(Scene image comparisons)
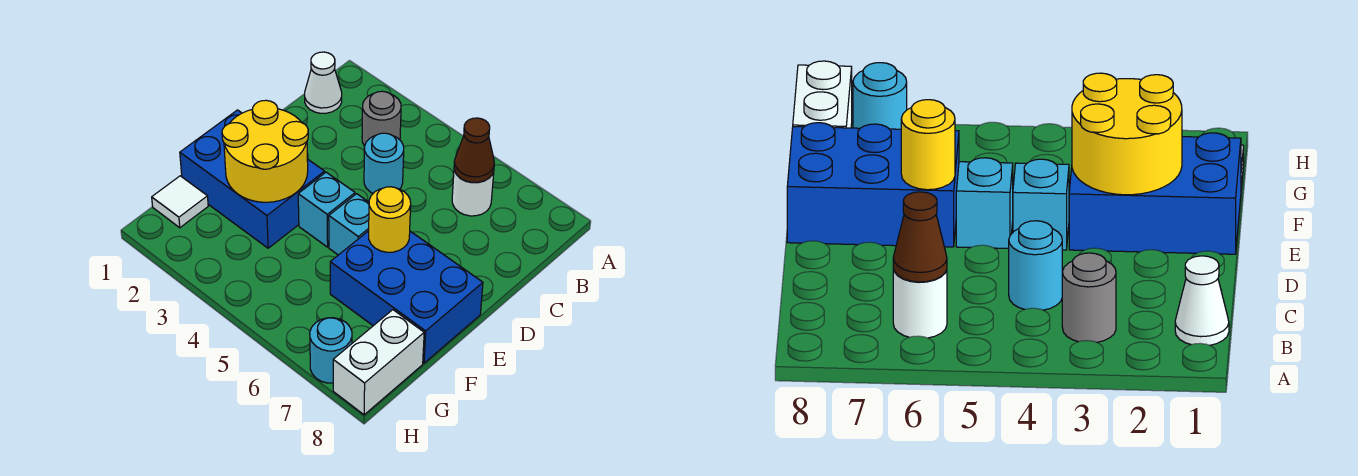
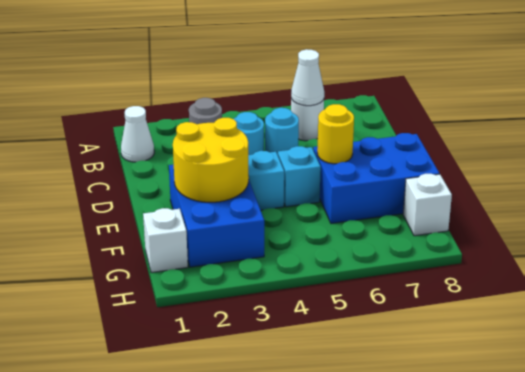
brown cone B6 level 2 -> white cone B6 level 2
blue brick E1:F3 level 1 -> blue brick E2:G3 level 1
white tile G1 level 1 -> white brick G1 level 1
white brick G8:H8 level 1 -> white brick G8 level 1
cyan round brick H7 level 1 -> cyan round brick C5 level 1

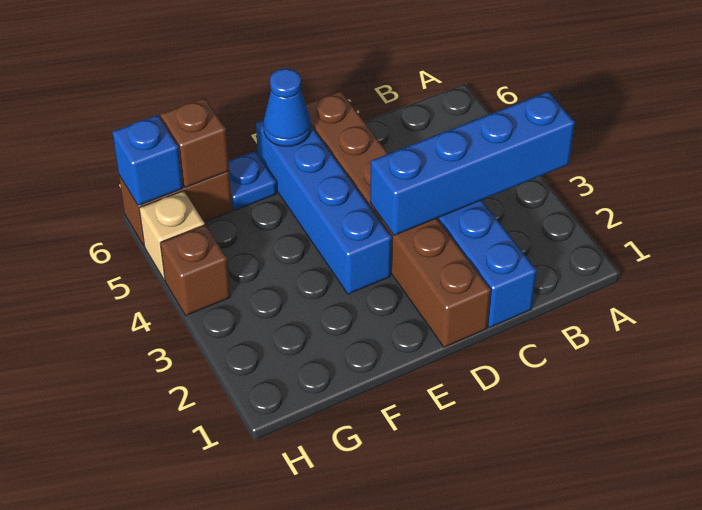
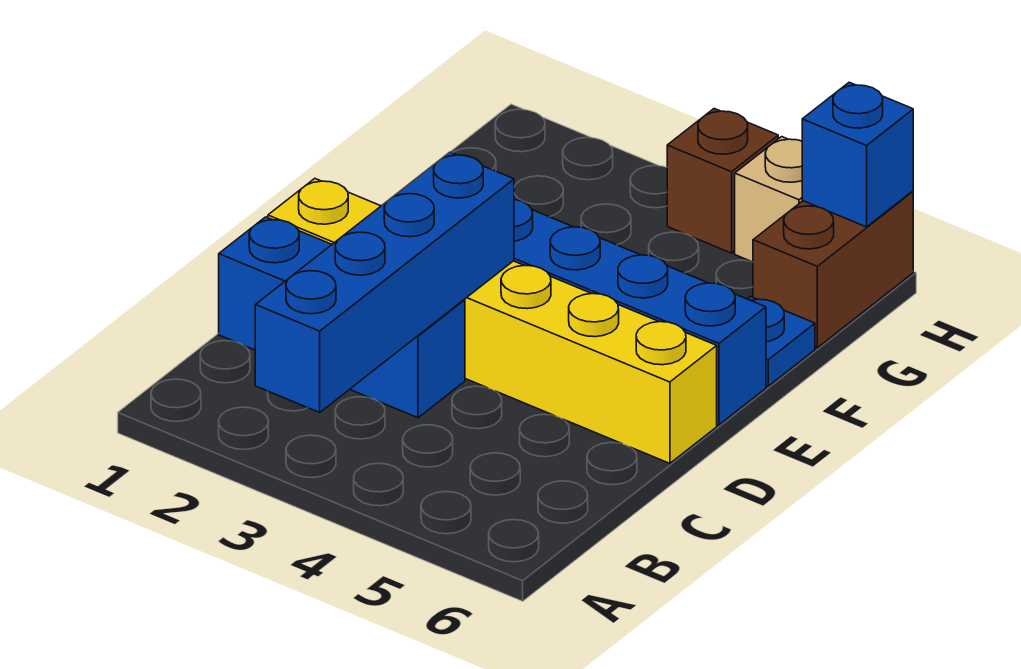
brown brick D1:D6 level 1 -> yellow brick D1:D6 level 1
blue cone E6 level 2 -> none
brown brick G6 level 2 -> none

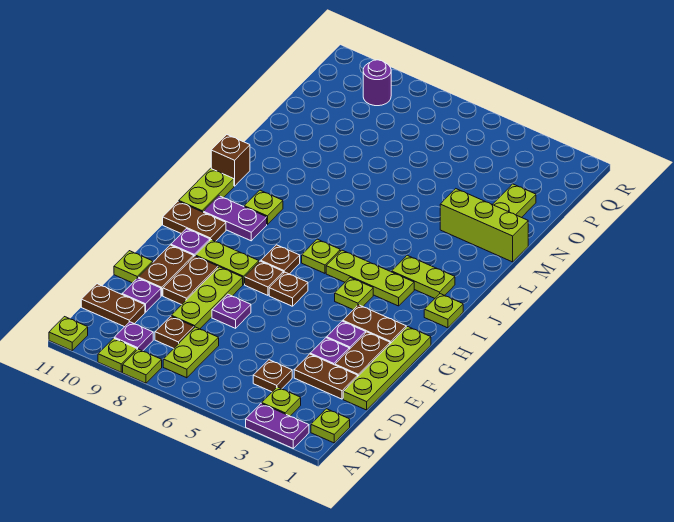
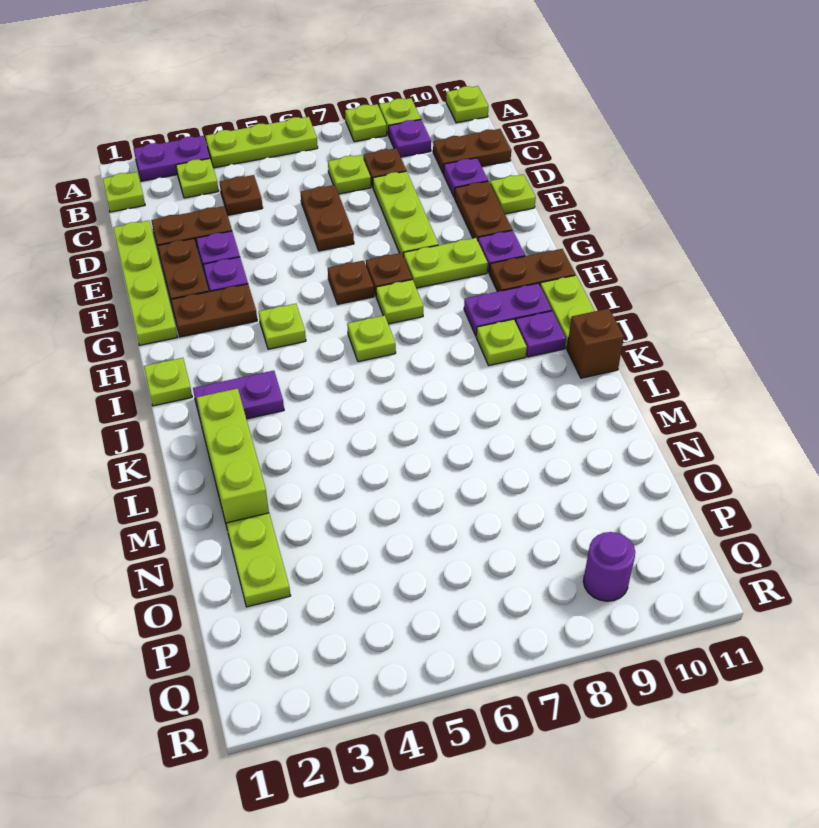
lime plate B7:C7 level 1 -> lime plate C7 level 1
purple plate E7 level 1 -> purple plate J10 level 1
brown plate E9:F9 level 1 -> brown plate D6:E6 level 1
brown plate H7 level 1 -> lime plate H7 level 1
lime plate I3:I5 level 1 -> lime plate A4:A6 level 1
lime plate J2:J3 level 1 -> purple plate J2:J3 level 1
lime brick M1:M3 level 1 -> lime brick K2:M2 level 1

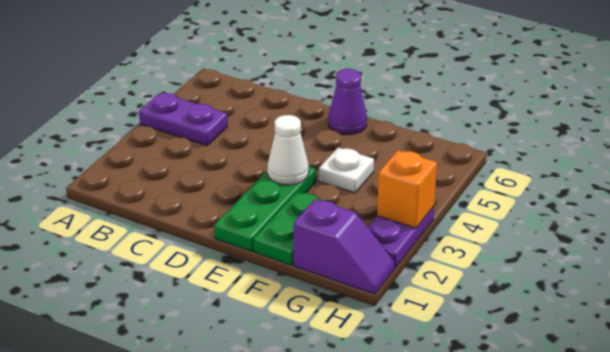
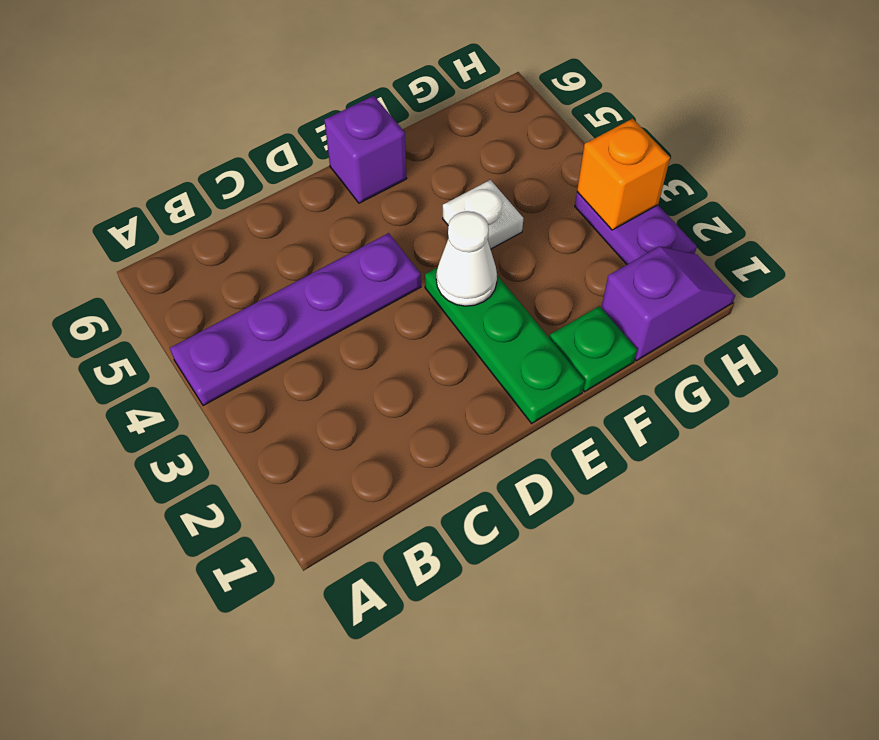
purple plate A4:B4 level 1 -> purple plate A4:D4 level 1
purple cone E6 level 1 -> purple brick E6 level 1
green plate F1:F2 level 1 -> green plate F1 level 1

▸ Task to carry out
Please go over the data above and copy each line with "blue" in it.

▸ Answer
blue brick E1:F3 level 1 -> blue brick E2:G3 level 1
blue cone E6 level 2 -> none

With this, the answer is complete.